- _REQUIRED WORK_: Find where "none -> white plate F3:G3 level 1" occurs in the data below, and retype that line and every later line exactly.

- _THE DATA_:
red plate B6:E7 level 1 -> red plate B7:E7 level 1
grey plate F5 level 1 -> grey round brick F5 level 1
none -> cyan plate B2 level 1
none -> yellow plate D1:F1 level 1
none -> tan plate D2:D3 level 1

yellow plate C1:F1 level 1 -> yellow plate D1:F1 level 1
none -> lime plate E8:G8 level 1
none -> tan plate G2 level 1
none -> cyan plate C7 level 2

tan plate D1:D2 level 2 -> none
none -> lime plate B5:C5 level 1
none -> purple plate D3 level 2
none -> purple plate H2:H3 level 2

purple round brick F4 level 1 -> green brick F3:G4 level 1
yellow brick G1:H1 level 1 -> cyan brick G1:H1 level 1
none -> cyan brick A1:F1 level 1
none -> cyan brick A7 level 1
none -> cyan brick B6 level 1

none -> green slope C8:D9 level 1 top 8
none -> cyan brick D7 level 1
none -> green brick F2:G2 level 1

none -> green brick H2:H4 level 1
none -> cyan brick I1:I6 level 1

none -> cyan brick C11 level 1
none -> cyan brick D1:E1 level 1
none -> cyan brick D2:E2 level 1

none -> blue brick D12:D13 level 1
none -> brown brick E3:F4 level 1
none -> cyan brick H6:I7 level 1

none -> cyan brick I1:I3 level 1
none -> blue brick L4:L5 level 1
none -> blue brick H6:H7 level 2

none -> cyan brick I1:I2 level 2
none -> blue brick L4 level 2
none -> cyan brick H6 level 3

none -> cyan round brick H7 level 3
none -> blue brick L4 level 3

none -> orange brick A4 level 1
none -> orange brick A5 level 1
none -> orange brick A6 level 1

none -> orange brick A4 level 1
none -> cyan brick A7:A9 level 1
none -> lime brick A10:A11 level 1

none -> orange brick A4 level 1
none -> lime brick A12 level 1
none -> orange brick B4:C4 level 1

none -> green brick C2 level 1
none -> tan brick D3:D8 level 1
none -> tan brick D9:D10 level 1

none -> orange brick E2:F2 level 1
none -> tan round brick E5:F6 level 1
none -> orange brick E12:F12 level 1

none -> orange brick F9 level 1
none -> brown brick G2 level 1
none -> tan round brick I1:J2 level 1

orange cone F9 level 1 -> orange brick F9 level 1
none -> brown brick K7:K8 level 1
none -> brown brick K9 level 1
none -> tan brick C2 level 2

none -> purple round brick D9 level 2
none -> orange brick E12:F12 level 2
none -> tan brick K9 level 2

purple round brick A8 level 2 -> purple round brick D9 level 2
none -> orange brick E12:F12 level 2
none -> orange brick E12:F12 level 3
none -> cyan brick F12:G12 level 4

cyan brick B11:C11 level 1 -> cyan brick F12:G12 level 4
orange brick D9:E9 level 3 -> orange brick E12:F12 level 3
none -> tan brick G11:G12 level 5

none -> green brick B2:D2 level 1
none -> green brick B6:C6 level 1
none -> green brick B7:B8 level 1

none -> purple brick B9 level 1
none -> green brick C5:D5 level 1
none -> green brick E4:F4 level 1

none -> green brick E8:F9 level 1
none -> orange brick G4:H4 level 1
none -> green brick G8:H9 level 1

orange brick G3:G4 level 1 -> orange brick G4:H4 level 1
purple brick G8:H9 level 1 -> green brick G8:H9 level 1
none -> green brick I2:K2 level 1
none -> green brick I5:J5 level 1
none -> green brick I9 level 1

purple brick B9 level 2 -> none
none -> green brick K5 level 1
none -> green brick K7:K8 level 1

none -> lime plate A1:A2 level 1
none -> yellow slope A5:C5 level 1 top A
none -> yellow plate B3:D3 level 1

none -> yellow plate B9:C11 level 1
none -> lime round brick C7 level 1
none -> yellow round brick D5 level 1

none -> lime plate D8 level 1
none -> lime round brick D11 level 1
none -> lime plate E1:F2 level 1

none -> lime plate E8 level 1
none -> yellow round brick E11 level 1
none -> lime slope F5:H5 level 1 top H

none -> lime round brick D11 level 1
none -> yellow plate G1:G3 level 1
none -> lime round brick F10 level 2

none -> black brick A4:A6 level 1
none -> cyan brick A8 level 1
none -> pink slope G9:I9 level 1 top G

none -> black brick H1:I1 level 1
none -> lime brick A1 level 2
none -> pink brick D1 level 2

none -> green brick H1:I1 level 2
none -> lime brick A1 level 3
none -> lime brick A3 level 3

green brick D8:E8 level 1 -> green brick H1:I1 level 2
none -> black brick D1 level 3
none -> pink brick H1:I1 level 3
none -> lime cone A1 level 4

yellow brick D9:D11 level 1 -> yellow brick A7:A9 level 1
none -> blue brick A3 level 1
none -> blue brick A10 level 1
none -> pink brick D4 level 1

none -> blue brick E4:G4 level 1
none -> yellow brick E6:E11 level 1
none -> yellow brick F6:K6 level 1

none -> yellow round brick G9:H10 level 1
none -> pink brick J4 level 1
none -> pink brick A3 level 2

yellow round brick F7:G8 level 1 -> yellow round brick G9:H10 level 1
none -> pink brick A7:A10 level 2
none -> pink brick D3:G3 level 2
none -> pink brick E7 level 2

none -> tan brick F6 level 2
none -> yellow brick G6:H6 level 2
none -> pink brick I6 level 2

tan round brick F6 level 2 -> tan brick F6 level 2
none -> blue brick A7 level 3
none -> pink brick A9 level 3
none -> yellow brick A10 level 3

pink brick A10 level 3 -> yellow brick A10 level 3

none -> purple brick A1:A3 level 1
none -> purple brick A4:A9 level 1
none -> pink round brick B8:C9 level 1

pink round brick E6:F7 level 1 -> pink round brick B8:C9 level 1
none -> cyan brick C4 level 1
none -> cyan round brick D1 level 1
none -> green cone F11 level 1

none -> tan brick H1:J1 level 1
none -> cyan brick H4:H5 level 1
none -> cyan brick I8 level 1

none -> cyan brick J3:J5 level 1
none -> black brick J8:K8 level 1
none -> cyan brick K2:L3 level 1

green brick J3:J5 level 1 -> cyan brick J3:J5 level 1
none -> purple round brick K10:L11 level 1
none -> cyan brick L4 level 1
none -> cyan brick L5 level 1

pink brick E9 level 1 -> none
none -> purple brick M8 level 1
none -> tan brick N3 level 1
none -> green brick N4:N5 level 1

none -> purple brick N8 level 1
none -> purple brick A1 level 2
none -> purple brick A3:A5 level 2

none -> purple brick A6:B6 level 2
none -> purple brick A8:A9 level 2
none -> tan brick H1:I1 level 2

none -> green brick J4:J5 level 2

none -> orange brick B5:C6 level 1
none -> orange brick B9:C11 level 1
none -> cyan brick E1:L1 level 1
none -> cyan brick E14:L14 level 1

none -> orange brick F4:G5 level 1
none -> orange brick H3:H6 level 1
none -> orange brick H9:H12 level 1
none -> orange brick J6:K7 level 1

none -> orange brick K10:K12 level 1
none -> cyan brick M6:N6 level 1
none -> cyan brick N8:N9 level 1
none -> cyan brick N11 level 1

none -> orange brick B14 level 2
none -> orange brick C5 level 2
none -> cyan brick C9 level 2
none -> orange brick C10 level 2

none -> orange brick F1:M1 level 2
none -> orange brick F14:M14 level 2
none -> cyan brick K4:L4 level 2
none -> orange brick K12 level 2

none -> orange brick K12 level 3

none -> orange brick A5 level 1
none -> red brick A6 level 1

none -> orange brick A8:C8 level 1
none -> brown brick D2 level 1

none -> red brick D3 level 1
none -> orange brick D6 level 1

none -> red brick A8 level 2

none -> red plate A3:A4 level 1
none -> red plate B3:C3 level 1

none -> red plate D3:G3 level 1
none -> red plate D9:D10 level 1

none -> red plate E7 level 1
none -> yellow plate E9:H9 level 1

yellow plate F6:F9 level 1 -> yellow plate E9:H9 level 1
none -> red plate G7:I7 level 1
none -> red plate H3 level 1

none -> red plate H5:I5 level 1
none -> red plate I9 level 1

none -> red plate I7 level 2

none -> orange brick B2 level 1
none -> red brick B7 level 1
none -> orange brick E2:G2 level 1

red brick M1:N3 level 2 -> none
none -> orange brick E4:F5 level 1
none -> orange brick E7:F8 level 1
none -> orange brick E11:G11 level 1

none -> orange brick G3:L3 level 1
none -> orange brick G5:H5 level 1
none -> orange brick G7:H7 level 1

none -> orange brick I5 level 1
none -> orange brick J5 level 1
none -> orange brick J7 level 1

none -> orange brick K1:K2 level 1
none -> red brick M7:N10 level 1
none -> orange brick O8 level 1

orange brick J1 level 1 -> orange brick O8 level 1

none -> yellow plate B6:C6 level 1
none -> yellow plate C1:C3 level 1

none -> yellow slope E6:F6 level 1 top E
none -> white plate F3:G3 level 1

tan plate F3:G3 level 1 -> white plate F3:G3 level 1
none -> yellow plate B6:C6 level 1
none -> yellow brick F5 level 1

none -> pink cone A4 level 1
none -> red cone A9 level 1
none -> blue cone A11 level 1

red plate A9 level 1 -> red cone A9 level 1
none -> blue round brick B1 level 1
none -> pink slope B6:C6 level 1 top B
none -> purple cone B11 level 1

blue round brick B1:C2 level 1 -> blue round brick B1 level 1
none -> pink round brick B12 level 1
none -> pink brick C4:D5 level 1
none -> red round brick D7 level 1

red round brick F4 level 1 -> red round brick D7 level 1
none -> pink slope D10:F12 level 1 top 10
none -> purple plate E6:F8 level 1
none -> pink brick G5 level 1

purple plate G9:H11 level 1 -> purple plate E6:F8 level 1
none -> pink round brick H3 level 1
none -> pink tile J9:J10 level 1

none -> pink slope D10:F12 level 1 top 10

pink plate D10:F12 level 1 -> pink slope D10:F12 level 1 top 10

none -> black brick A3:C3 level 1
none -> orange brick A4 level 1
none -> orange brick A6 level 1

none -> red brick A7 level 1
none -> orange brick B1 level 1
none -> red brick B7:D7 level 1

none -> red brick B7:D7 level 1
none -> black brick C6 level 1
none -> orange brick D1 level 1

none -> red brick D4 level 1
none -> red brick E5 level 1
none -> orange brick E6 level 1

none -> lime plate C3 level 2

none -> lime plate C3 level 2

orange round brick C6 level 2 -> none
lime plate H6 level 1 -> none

- _EXERCISE RESPONSE_:
none -> white plate F3:G3 level 1

tan plate F3:G3 level 1 -> white plate F3:G3 level 1
none -> yellow plate B6:C6 level 1
none -> yellow brick F5 level 1

none -> pink cone A4 level 1
none -> red cone A9 level 1
none -> blue cone A11 level 1

red plate A9 level 1 -> red cone A9 level 1
none -> blue round brick B1 level 1
none -> pink slope B6:C6 level 1 top B
none -> purple cone B11 level 1

blue round brick B1:C2 level 1 -> blue round brick B1 level 1
none -> pink round brick B12 level 1
none -> pink brick C4:D5 level 1
none -> red round brick D7 level 1

red round brick F4 level 1 -> red round brick D7 level 1
none -> pink slope D10:F12 level 1 top 10
none -> purple plate E6:F8 level 1
none -> pink brick G5 level 1

purple plate G9:H11 level 1 -> purple plate E6:F8 level 1
none -> pink round brick H3 level 1
none -> pink tile J9:J10 level 1

none -> pink slope D10:F12 level 1 top 10

pink plate D10:F12 level 1 -> pink slope D10:F12 level 1 top 10

none -> black brick A3:C3 level 1
none -> orange brick A4 level 1
none -> orange brick A6 level 1

none -> red brick A7 level 1
none -> orange brick B1 level 1
none -> red brick B7:D7 level 1

none -> red brick B7:D7 level 1
none -> black brick C6 level 1
none -> orange brick D1 level 1

none -> red brick D4 level 1
none -> red brick E5 level 1
none -> orange brick E6 level 1

none -> lime plate C3 level 2

none -> lime plate C3 level 2

orange round brick C6 level 2 -> none
lime plate H6 level 1 -> none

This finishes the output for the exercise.